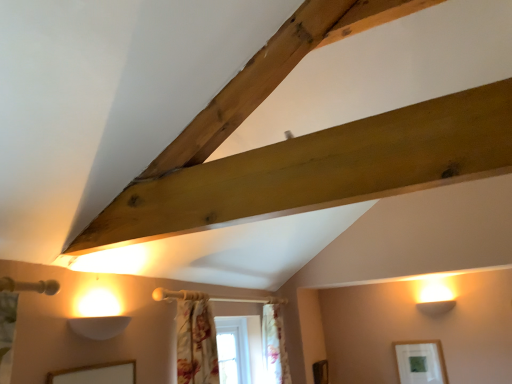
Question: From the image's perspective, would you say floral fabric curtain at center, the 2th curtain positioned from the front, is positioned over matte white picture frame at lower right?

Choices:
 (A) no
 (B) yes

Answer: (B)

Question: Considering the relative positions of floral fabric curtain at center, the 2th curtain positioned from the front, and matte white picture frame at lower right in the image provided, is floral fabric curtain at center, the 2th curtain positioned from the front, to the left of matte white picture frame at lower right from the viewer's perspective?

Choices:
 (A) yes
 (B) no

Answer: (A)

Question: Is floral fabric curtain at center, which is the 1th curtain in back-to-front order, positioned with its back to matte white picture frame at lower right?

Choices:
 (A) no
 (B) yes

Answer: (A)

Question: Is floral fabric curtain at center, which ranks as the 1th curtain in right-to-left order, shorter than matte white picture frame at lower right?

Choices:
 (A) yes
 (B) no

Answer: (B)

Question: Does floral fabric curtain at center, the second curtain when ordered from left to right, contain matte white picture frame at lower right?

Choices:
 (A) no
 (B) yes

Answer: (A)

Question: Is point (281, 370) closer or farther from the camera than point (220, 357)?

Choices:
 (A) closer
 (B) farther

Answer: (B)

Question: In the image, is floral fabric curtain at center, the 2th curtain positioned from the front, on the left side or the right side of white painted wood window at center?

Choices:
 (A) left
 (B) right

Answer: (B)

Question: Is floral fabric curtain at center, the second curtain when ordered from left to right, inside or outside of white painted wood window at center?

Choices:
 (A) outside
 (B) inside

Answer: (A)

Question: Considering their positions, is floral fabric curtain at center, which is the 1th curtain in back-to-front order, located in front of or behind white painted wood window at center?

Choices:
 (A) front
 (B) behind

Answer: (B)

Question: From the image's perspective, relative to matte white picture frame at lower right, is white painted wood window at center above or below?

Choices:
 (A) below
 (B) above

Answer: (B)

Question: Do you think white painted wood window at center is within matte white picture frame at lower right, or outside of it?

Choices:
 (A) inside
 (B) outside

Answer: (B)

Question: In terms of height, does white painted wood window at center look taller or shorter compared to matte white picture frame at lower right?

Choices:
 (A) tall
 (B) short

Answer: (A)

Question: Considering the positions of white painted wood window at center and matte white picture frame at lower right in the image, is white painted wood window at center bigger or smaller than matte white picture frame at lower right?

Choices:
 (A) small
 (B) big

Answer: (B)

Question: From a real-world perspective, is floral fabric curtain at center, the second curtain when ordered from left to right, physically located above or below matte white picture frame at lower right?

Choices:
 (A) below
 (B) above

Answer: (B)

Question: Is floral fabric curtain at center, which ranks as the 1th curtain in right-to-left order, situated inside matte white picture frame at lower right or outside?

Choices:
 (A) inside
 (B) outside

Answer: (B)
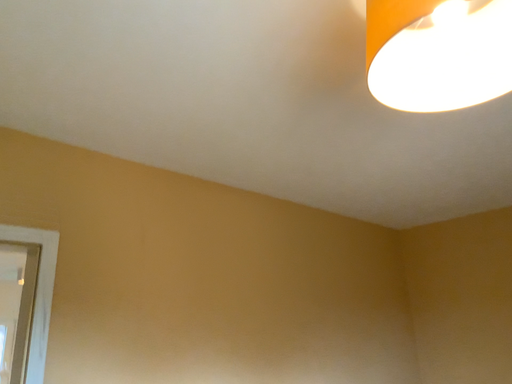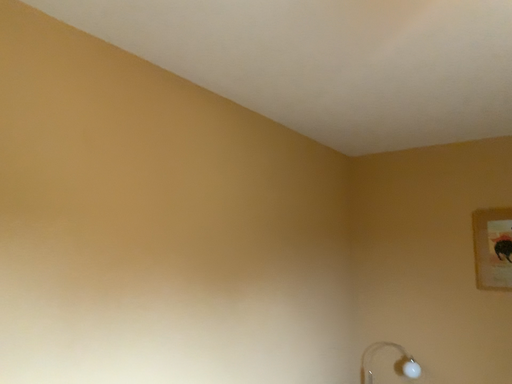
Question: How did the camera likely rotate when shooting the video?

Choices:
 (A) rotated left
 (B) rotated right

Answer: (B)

[Written exercise] Pull out every line of the records above that contains the word "below", matching case exactly.

[Solution to this task]
Question: From the image's perspective, relative to matte white picture frame at lower right, is white painted wood window at center above or below?
 (A) below
Question: From a real-world perspective, is floral fabric curtain at center, the second curtain when ordered from left to right, physically located above or below matte white picture frame at lower right?
 (A) below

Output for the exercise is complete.